Search the listing for the word "moved" and copy every line where it turns up.
++++++++
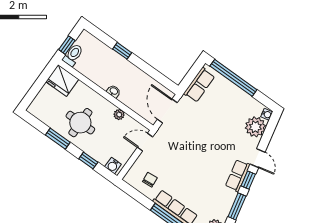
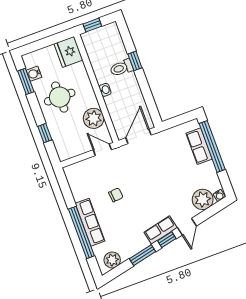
toilet: (73, 55) -> (122, 68), moved, turned 180
row of seats: (199, 85) -> (199, 146), moved, turned 90
plant: (119, 115) -> (94, 118), width x1.88, depth x1.88
window: (58, 139) -> (26, 81), moved
water cooler: (113, 166) -> (34, 74), moved
chair: (150, 180) -> (116, 195), moved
++++++++
RESPONSE |
toilet: (73, 55) -> (122, 68), moved, turned 180
row of seats: (199, 85) -> (199, 146), moved, turned 90
window: (58, 139) -> (26, 81), moved
water cooler: (113, 166) -> (34, 74), moved
chair: (150, 180) -> (116, 195), moved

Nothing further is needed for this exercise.